Collected data:
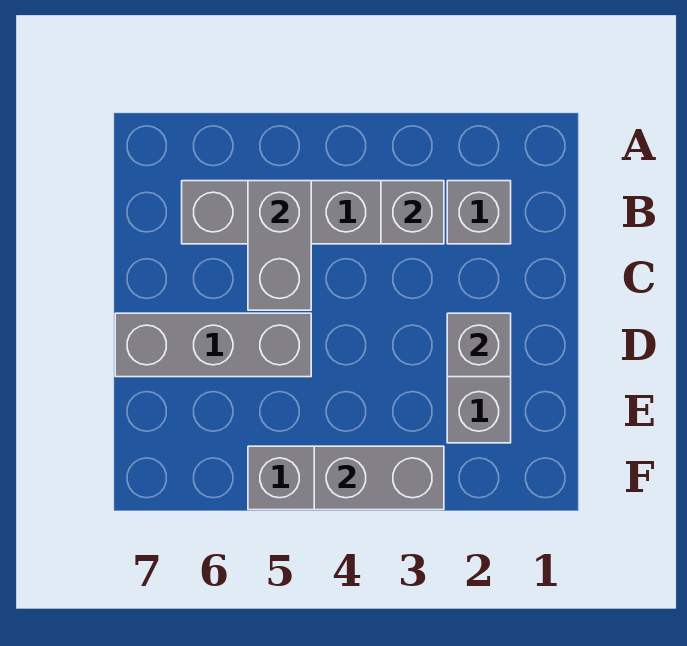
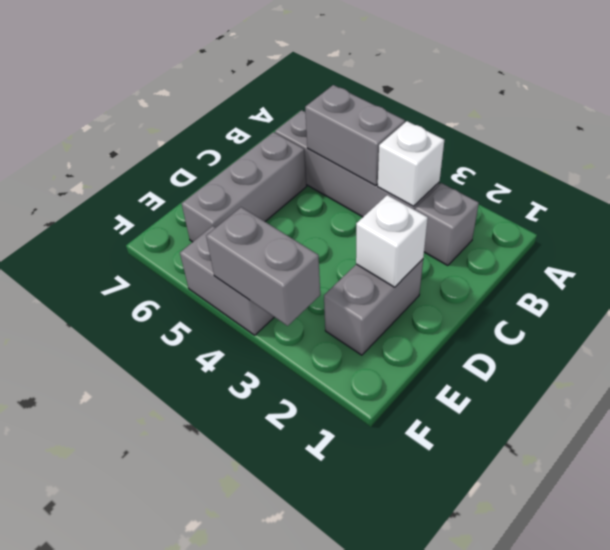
grey brick B3 level 2 -> white brick B3 level 2
grey brick B5:C5 level 2 -> grey brick B4:B5 level 2
grey brick D2 level 2 -> white brick D2 level 2
grey brick D5:D7 level 1 -> grey brick C6:E6 level 1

What to work on:
Give back the full listing exactly, with pictures dropped.

Result of the task:
grey brick B3 level 2 -> white brick B3 level 2
grey brick B5:C5 level 2 -> grey brick B4:B5 level 2
grey brick D2 level 2 -> white brick D2 level 2
grey brick D5:D7 level 1 -> grey brick C6:E6 level 1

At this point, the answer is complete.